Source material section start

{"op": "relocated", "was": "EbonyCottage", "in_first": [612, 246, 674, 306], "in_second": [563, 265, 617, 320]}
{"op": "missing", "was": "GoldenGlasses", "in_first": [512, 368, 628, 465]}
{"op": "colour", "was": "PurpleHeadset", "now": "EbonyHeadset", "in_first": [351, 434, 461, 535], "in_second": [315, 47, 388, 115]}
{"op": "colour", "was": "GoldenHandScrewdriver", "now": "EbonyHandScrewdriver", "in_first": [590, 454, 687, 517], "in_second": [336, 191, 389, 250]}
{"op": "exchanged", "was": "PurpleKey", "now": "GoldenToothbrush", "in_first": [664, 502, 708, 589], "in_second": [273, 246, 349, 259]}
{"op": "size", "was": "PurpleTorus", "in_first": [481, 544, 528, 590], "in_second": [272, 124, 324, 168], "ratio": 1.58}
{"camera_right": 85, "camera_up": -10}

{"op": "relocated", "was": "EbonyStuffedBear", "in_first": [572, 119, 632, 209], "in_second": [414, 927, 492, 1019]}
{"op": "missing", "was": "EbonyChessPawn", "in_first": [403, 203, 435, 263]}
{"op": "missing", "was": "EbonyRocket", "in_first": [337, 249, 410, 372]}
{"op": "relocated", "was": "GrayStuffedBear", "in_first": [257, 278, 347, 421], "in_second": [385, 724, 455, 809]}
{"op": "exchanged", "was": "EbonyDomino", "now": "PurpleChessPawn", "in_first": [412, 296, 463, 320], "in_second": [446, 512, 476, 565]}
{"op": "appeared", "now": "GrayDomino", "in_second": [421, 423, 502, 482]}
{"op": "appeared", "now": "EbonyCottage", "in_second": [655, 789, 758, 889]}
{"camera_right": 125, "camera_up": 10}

Source material section end
Source material section start

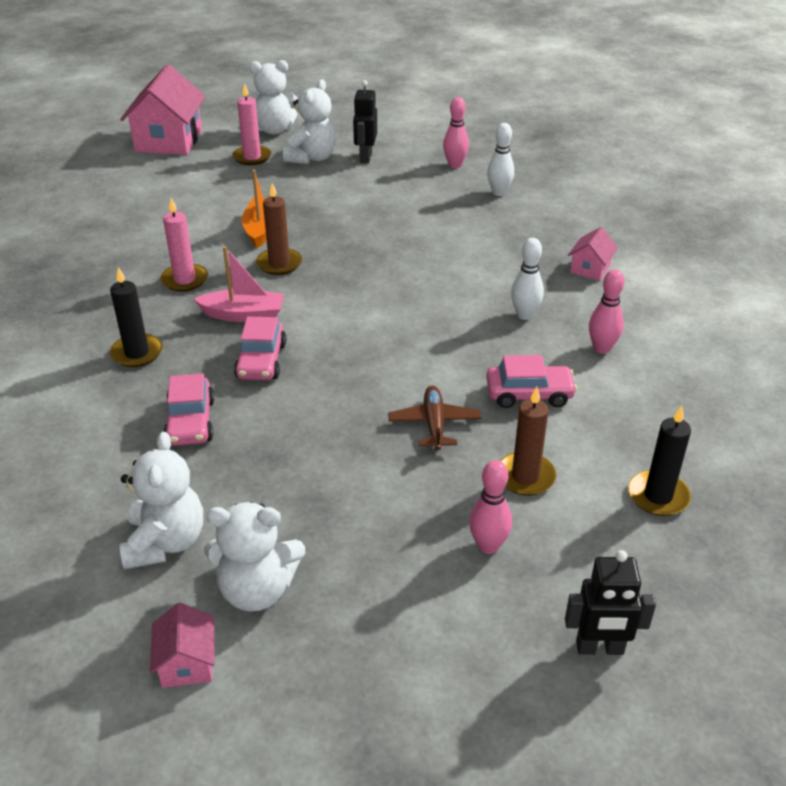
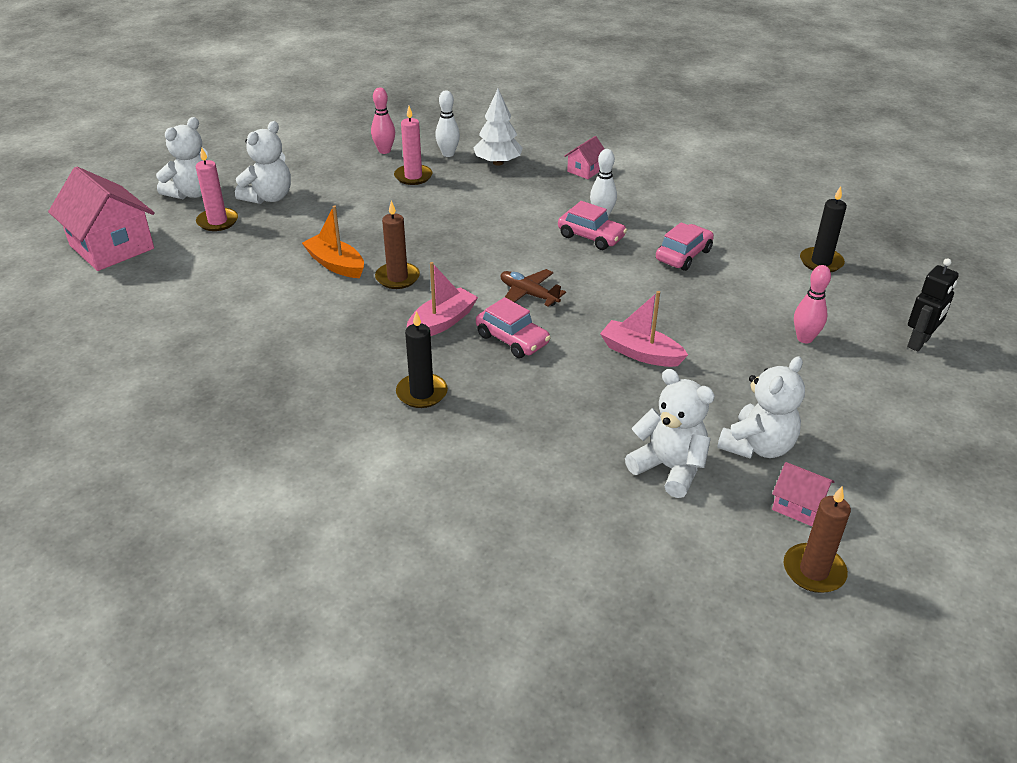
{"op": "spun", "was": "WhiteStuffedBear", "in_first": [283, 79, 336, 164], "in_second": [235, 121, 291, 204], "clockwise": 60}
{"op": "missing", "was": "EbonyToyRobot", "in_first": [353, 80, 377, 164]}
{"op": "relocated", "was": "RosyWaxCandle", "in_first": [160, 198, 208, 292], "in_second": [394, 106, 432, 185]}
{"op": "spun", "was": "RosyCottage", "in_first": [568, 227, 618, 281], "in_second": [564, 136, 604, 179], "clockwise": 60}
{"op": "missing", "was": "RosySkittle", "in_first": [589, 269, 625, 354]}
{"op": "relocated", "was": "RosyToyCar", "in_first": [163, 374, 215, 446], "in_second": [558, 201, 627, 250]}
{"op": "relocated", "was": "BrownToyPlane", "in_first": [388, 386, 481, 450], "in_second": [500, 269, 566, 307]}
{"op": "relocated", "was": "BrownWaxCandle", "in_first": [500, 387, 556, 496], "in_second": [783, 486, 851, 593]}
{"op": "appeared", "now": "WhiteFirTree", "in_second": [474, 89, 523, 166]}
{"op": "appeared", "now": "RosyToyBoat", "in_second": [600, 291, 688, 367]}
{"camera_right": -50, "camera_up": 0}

Source material section end

I would like you to report every line in the listing above that contains "colour".

== The answer ==
{"op": "colour", "was": "PurpleHeadset", "now": "EbonyHeadset", "in_first": [351, 434, 461, 535], "in_second": [315, 47, 388, 115]}
{"op": "colour", "was": "GoldenHandScrewdriver", "now": "EbonyHandScrewdriver", "in_first": [590, 454, 687, 517], "in_second": [336, 191, 389, 250]}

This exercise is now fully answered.